== TASK REQUIREMENTS ==
The pictures are to be dropped, and the records below are to be restated word for word.

Stepwise shape edit descriptions:
BEGIN

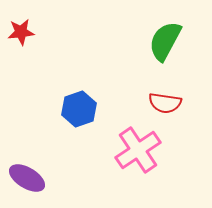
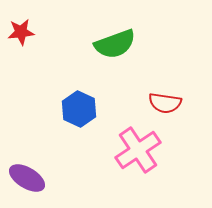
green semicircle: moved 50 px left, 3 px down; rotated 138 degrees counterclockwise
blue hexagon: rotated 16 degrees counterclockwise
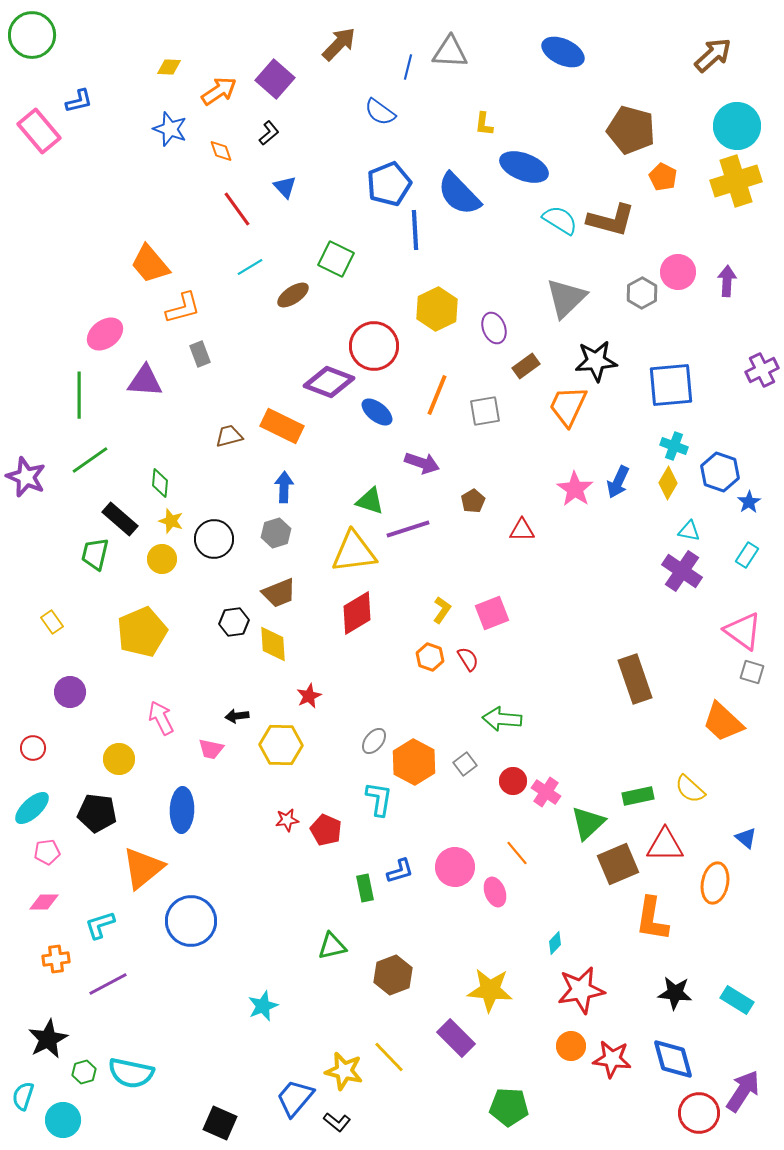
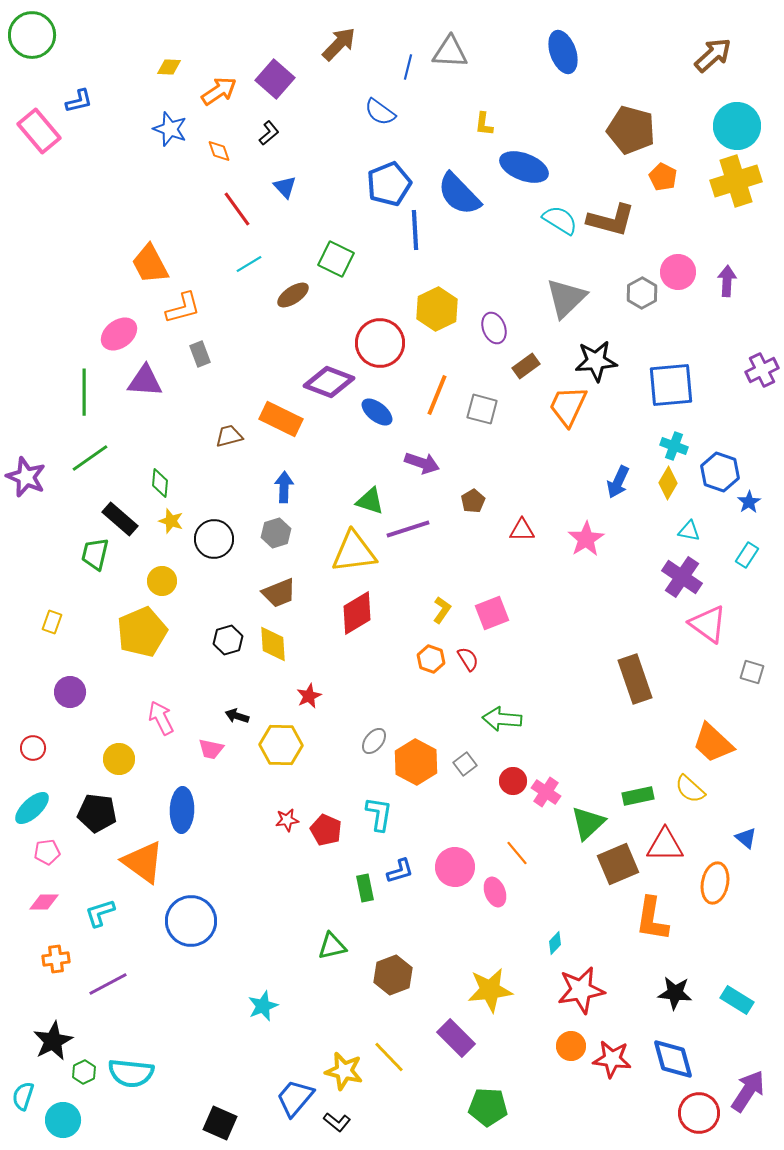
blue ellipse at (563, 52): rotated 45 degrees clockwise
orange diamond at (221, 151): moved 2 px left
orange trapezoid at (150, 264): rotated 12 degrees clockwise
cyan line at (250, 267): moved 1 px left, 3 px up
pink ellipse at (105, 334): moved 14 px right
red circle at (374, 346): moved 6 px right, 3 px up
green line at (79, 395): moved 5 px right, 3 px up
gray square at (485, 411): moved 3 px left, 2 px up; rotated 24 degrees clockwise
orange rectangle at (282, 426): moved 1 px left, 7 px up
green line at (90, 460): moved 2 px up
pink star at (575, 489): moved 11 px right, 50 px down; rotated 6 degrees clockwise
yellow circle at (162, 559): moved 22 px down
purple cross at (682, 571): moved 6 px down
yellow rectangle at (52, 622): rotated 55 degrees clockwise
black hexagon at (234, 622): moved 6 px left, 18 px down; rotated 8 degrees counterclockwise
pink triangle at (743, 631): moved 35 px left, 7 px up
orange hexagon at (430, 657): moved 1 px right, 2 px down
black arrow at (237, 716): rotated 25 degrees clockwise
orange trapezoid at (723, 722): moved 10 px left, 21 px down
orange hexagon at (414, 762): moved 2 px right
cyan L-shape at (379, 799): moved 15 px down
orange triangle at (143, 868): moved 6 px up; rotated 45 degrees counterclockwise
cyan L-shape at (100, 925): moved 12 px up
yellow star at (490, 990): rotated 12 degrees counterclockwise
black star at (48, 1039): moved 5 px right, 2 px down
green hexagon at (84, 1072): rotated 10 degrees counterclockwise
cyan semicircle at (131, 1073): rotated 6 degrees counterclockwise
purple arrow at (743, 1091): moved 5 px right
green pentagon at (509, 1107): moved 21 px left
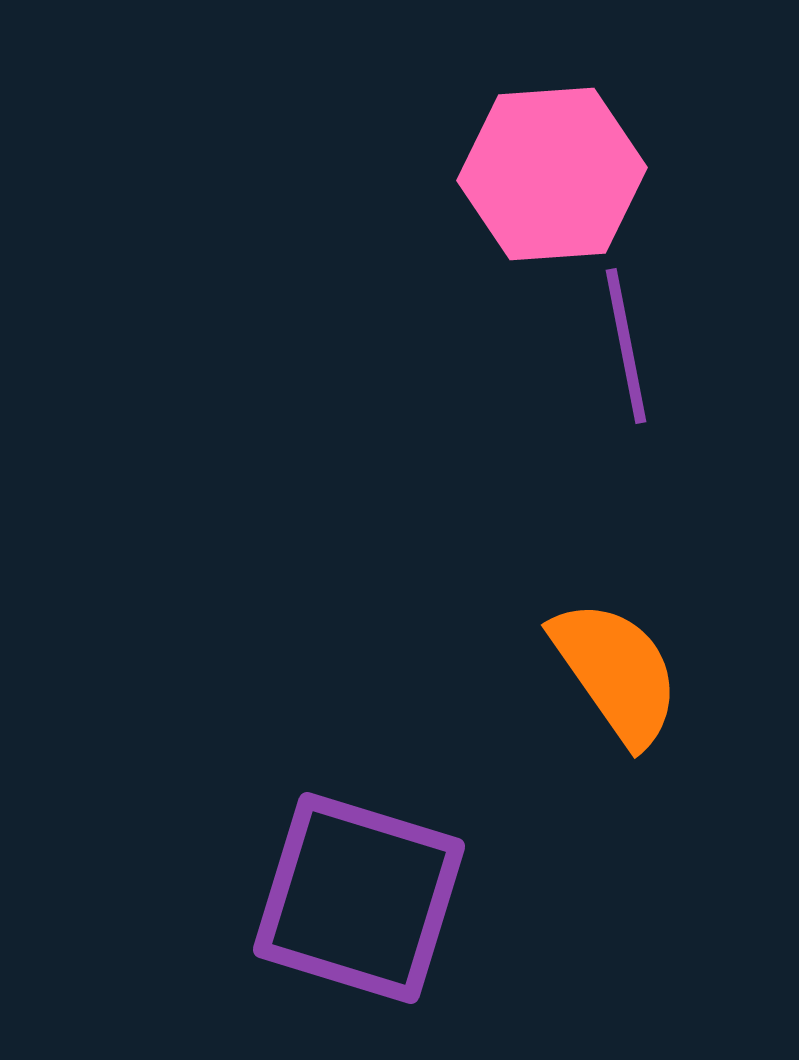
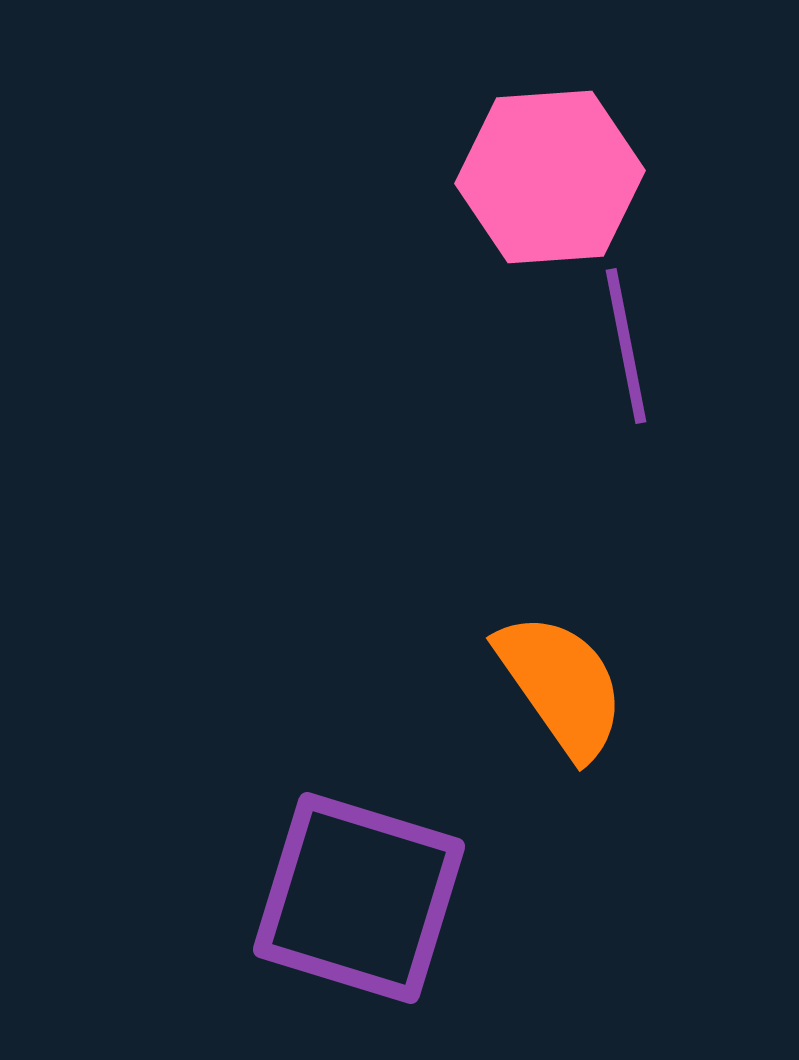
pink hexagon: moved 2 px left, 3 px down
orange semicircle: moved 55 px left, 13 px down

END

== SOLUTION BELOW ==
green semicircle: moved 50 px left, 3 px down; rotated 138 degrees counterclockwise
blue hexagon: rotated 16 degrees counterclockwise
blue ellipse at (563, 52): rotated 45 degrees clockwise
orange diamond at (221, 151): moved 2 px left
orange trapezoid at (150, 264): rotated 12 degrees clockwise
cyan line at (250, 267): moved 1 px left, 3 px up
pink ellipse at (105, 334): moved 14 px right
red circle at (374, 346): moved 6 px right, 3 px up
green line at (79, 395): moved 5 px right, 3 px up
gray square at (485, 411): moved 3 px left, 2 px up; rotated 24 degrees clockwise
orange rectangle at (282, 426): moved 1 px left, 7 px up
green line at (90, 460): moved 2 px up
pink star at (575, 489): moved 11 px right, 50 px down; rotated 6 degrees clockwise
yellow circle at (162, 559): moved 22 px down
purple cross at (682, 571): moved 6 px down
yellow rectangle at (52, 622): rotated 55 degrees clockwise
black hexagon at (234, 622): moved 6 px left, 18 px down; rotated 8 degrees counterclockwise
pink triangle at (743, 631): moved 35 px left, 7 px up
orange hexagon at (430, 657): moved 1 px right, 2 px down
black arrow at (237, 716): rotated 25 degrees clockwise
orange trapezoid at (723, 722): moved 10 px left, 21 px down
orange hexagon at (414, 762): moved 2 px right
cyan L-shape at (379, 799): moved 15 px down
orange triangle at (143, 868): moved 6 px up; rotated 45 degrees counterclockwise
cyan L-shape at (100, 925): moved 12 px up
yellow star at (490, 990): rotated 12 degrees counterclockwise
black star at (48, 1039): moved 5 px right, 2 px down
green hexagon at (84, 1072): rotated 10 degrees counterclockwise
cyan semicircle at (131, 1073): rotated 6 degrees counterclockwise
purple arrow at (743, 1091): moved 5 px right
green pentagon at (509, 1107): moved 21 px left
pink hexagon: moved 2 px left, 3 px down
orange semicircle: moved 55 px left, 13 px down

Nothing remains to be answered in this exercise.